### Provided entries
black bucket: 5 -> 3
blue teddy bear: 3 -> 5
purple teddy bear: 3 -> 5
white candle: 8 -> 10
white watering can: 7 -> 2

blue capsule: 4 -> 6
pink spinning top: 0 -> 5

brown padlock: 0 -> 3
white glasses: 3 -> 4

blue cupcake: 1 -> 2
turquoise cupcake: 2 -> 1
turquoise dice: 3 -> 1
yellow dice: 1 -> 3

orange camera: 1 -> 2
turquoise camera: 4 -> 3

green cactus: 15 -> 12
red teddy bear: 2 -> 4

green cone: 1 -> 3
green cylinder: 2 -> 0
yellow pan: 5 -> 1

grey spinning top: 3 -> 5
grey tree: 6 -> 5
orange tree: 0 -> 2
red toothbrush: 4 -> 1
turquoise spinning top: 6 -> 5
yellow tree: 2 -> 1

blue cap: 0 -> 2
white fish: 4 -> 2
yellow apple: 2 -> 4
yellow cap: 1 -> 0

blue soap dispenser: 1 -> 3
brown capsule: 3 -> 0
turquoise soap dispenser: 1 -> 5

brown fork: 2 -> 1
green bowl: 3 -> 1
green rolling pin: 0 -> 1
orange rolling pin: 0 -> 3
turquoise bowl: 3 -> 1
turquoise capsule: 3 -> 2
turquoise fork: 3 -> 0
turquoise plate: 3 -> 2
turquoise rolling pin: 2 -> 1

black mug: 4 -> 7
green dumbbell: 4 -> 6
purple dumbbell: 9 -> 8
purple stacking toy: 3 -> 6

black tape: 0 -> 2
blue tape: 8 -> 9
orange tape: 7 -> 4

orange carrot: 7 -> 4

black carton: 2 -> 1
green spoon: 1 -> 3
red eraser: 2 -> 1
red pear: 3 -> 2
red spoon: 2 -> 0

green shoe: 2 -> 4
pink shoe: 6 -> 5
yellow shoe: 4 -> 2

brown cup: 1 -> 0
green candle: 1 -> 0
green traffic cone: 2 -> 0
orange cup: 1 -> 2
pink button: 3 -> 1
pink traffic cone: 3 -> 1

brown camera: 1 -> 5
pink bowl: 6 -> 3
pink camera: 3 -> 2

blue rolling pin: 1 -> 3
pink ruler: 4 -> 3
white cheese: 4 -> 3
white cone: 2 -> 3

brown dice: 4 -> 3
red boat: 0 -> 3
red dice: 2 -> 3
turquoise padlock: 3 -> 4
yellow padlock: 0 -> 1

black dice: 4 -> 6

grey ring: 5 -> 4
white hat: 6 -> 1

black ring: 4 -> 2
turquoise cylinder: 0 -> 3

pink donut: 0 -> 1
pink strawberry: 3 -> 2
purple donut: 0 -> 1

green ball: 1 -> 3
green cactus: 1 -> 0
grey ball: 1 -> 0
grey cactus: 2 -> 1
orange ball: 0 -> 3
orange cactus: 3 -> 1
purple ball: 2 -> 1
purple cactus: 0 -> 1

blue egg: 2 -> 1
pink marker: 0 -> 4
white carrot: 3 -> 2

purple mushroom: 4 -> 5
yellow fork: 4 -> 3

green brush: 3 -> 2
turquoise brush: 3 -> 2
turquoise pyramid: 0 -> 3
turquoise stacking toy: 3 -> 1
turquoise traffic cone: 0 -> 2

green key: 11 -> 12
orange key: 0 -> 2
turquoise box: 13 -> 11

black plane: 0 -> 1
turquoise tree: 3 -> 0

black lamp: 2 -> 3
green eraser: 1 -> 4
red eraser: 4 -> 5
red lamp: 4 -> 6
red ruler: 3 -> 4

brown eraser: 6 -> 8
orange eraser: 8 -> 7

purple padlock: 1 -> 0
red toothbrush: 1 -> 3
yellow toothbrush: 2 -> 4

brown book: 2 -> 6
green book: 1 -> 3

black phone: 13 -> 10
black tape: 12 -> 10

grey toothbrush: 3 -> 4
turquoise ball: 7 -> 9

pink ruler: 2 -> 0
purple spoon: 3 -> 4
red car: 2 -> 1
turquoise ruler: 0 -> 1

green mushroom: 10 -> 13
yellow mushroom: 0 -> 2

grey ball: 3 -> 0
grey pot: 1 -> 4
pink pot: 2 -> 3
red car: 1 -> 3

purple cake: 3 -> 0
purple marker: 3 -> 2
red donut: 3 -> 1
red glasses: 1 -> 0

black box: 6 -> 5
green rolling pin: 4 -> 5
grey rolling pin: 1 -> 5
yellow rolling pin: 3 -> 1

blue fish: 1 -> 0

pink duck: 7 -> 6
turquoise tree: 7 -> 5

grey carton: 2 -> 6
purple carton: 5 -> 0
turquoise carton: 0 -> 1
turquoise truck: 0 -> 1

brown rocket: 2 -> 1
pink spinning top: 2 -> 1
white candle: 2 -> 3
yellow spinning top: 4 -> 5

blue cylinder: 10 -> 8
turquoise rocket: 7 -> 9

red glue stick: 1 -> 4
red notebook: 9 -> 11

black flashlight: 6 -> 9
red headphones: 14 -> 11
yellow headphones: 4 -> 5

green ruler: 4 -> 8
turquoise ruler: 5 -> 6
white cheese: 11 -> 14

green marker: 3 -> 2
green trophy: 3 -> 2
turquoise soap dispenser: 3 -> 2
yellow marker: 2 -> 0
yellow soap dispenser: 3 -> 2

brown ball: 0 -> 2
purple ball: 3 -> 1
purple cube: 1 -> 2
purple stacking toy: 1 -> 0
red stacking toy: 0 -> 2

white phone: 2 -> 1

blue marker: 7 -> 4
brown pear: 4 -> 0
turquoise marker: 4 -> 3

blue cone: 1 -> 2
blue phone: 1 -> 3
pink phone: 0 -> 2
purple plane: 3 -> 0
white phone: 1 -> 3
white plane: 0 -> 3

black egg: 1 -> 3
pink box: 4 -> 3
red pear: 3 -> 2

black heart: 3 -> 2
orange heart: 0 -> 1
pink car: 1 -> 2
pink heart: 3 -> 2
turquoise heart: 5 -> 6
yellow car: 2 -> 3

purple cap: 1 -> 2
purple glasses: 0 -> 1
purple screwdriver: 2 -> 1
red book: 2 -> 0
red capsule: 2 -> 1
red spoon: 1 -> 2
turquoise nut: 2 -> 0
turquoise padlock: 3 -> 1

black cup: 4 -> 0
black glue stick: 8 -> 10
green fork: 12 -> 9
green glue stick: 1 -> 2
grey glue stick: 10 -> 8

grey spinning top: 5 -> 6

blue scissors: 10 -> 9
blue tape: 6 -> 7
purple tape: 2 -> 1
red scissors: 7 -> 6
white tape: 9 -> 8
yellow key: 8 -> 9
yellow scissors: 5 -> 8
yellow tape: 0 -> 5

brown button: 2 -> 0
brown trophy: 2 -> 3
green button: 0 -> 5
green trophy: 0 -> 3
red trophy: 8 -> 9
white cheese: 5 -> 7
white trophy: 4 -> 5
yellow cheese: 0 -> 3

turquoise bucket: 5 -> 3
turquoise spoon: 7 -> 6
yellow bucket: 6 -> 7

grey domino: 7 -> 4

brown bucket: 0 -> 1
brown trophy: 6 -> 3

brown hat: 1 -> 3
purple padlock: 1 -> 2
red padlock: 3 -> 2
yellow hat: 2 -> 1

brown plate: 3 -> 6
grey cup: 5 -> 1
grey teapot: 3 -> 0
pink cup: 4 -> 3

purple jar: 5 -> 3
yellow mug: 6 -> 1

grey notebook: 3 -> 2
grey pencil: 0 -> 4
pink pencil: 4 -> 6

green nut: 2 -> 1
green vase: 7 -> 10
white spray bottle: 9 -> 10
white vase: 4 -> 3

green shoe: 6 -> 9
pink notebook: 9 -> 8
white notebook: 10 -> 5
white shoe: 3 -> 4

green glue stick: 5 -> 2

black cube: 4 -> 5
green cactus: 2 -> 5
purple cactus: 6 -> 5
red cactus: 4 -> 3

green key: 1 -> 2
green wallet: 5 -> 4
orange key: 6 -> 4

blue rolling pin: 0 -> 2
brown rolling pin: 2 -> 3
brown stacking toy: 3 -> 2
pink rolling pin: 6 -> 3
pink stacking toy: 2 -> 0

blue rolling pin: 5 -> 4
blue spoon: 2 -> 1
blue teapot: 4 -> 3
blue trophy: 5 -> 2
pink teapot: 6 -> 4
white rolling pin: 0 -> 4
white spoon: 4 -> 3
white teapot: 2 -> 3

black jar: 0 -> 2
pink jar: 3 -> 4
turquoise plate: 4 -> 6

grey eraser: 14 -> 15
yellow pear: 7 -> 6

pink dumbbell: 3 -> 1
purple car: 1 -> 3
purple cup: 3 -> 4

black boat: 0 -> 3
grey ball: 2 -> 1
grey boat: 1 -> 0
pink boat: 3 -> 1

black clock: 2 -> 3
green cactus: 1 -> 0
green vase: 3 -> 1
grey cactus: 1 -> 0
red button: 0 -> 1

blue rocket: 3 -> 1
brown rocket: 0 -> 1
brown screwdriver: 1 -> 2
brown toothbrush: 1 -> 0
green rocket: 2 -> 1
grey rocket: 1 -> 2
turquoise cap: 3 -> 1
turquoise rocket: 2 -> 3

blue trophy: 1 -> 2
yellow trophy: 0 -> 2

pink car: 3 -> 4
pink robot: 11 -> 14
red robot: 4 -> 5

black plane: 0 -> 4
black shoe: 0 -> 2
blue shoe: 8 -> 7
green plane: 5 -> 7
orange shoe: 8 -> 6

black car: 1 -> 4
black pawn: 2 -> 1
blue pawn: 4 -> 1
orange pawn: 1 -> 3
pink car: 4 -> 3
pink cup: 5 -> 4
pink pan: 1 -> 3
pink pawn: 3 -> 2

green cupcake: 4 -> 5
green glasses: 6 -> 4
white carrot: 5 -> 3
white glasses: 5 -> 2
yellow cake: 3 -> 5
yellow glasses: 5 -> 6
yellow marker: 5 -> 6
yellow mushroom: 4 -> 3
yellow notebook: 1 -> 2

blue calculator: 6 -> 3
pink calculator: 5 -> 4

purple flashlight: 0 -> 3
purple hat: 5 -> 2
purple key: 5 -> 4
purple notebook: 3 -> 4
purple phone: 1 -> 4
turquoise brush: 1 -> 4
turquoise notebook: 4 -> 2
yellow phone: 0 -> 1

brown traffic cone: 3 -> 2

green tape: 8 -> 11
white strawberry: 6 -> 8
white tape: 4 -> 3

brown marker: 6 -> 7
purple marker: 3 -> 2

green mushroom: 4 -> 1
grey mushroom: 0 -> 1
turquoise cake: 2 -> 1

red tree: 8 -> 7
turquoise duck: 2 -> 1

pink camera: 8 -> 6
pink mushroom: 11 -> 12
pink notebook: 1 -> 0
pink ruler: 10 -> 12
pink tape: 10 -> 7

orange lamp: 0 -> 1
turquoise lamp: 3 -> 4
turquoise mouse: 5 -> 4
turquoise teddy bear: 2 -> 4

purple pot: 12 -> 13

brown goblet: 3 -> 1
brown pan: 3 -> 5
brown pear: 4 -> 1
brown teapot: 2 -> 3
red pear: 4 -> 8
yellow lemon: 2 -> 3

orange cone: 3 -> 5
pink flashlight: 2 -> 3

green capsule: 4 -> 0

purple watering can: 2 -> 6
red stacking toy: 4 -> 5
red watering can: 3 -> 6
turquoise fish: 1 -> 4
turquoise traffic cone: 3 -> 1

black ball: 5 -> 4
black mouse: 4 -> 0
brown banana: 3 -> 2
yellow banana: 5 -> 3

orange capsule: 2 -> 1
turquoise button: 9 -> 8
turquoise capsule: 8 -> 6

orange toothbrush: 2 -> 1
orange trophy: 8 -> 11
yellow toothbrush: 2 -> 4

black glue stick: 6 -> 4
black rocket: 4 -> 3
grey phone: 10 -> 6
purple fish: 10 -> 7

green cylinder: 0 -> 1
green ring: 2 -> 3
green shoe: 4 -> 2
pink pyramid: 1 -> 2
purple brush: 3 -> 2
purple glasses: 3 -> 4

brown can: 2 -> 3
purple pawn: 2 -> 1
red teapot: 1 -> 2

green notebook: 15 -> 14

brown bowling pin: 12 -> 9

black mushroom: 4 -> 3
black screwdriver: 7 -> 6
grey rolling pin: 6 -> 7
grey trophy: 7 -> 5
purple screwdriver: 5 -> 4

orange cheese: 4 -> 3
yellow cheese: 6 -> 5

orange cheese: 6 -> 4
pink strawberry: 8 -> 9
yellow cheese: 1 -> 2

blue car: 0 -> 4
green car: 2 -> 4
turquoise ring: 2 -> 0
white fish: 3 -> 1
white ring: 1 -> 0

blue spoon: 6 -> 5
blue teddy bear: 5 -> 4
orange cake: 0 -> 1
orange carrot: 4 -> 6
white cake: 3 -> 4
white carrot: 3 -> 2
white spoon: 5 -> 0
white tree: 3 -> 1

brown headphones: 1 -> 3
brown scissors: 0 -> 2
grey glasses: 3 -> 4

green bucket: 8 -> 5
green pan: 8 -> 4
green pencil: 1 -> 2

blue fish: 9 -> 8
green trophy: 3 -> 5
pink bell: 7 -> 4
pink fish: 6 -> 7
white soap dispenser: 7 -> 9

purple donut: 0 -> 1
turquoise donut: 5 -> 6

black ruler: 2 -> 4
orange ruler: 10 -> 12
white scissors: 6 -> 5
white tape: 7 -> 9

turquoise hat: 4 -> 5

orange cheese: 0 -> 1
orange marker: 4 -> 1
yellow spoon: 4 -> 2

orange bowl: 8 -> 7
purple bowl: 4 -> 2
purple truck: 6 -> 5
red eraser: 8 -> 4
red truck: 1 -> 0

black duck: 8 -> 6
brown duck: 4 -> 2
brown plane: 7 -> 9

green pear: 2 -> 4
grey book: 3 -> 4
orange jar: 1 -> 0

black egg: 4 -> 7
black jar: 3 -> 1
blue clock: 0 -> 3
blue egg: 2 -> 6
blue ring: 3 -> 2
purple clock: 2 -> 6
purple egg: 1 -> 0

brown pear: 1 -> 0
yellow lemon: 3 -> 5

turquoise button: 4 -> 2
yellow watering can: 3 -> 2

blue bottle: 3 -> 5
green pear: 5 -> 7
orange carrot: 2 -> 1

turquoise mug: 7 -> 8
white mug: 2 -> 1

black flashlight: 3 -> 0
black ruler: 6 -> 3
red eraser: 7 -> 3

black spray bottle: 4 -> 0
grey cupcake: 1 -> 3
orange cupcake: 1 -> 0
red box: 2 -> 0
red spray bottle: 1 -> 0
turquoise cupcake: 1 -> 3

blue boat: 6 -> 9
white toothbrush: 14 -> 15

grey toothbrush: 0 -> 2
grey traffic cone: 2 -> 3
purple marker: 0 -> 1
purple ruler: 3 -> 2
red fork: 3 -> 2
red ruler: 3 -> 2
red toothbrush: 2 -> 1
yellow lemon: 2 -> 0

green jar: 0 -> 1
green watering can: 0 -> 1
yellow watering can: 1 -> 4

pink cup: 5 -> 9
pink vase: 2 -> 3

### Task goal
Only the lines above from the one with "green cylinder: 0 -> 1" up to and including the one with "white scissors: 6 -> 5" should be repeated, exactly as written.

### The completed task
green cylinder: 0 -> 1
green ring: 2 -> 3
green shoe: 4 -> 2
pink pyramid: 1 -> 2
purple brush: 3 -> 2
purple glasses: 3 -> 4

brown can: 2 -> 3
purple pawn: 2 -> 1
red teapot: 1 -> 2

green notebook: 15 -> 14

brown bowling pin: 12 -> 9

black mushroom: 4 -> 3
black screwdriver: 7 -> 6
grey rolling pin: 6 -> 7
grey trophy: 7 -> 5
purple screwdriver: 5 -> 4

orange cheese: 4 -> 3
yellow cheese: 6 -> 5

orange cheese: 6 -> 4
pink strawberry: 8 -> 9
yellow cheese: 1 -> 2

blue car: 0 -> 4
green car: 2 -> 4
turquoise ring: 2 -> 0
white fish: 3 -> 1
white ring: 1 -> 0

blue spoon: 6 -> 5
blue teddy bear: 5 -> 4
orange cake: 0 -> 1
orange carrot: 4 -> 6
white cake: 3 -> 4
white carrot: 3 -> 2
white spoon: 5 -> 0
white tree: 3 -> 1

brown headphones: 1 -> 3
brown scissors: 0 -> 2
grey glasses: 3 -> 4

green bucket: 8 -> 5
green pan: 8 -> 4
green pencil: 1 -> 2

blue fish: 9 -> 8
green trophy: 3 -> 5
pink bell: 7 -> 4
pink fish: 6 -> 7
white soap dispenser: 7 -> 9

purple donut: 0 -> 1
turquoise donut: 5 -> 6

black ruler: 2 -> 4
orange ruler: 10 -> 12
white scissors: 6 -> 5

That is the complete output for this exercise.